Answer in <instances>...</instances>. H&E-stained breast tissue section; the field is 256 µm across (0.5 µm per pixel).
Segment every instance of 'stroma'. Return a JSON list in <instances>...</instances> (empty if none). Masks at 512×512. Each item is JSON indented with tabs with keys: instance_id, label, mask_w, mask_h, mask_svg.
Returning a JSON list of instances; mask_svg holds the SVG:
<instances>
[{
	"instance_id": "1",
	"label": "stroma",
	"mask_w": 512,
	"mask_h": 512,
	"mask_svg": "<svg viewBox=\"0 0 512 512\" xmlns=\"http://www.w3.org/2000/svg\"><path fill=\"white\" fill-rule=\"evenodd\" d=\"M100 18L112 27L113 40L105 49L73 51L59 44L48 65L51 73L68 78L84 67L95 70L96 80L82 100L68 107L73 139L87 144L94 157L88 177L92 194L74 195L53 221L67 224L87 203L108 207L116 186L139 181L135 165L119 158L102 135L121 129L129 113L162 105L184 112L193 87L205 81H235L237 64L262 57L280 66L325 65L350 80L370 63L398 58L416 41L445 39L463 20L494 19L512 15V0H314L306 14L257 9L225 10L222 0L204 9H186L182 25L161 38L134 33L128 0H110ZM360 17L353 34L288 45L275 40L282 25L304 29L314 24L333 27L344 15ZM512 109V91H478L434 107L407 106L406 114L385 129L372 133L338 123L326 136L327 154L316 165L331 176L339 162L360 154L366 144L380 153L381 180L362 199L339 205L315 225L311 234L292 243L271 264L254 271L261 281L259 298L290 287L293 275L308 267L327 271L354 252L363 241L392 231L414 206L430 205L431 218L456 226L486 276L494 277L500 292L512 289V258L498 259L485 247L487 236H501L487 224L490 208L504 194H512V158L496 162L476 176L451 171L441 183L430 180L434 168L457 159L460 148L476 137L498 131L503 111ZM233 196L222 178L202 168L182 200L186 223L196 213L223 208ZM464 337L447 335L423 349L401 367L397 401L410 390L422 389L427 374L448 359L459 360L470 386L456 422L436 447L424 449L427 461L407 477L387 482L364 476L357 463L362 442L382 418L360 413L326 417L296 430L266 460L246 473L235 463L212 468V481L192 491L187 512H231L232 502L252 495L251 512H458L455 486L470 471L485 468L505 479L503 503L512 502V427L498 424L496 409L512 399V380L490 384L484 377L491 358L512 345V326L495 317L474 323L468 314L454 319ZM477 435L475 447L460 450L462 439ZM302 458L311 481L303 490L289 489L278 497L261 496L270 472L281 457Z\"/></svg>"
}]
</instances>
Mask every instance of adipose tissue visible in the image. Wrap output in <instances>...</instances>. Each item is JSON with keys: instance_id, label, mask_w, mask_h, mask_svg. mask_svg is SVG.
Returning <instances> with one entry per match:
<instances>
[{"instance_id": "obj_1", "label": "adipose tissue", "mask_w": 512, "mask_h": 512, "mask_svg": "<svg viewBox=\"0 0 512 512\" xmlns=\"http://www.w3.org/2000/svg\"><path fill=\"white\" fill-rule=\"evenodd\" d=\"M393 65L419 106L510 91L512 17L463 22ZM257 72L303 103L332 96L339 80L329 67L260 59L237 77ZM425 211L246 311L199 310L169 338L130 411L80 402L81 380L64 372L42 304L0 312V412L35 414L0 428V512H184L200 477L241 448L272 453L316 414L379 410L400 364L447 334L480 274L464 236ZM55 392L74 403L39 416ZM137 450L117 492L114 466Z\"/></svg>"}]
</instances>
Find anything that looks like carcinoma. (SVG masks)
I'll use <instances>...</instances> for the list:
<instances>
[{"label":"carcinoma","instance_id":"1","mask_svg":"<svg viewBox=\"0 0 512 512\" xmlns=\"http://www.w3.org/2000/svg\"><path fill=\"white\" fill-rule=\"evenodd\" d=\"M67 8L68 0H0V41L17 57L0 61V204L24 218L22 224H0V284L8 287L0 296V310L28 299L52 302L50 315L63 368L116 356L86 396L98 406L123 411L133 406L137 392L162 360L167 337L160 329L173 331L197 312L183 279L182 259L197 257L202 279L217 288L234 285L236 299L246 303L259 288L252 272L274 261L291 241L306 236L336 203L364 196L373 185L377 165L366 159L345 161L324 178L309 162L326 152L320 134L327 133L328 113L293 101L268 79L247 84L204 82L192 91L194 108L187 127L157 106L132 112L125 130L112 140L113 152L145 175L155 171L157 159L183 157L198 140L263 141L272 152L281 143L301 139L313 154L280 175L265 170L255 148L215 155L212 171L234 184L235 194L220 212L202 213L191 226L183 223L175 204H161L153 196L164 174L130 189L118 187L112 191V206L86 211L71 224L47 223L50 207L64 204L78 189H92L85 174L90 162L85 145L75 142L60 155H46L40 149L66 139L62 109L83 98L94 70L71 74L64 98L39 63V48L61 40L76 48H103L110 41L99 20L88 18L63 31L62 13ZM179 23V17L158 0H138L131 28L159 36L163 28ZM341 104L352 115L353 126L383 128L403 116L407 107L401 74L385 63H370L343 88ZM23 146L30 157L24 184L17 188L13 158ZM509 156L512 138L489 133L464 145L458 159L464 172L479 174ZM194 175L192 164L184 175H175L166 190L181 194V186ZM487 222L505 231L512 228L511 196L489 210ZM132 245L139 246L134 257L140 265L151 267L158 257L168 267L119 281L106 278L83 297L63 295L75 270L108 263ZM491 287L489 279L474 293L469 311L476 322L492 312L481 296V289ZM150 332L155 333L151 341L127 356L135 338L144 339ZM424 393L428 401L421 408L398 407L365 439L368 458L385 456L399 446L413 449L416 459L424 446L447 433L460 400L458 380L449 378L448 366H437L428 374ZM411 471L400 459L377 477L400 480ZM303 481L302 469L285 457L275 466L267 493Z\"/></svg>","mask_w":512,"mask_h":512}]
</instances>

● ● ● ● ● ● ●

### DIRECTION
Leave out every line without the string "JSON" and copy the rest.

### ANSWER TO THE EXERCISE
Segment every instance of 'stroma'. Return a JSON list in <instances>...</instances> (empty if none). Masks at 512×512. Each item is JSON indented with tabs with keys: instance_id, label, mask_w, mask_h, mask_svg.
Returning a JSON list of instances; mask_svg holds the SVG:
Mask every instance of adipose tissue visible in the image. Wrap output in <instances>...</instances>. Each item is JSON with keys: instance_id, label, mask_w, mask_h, mask_svg. mask_svg is SVG.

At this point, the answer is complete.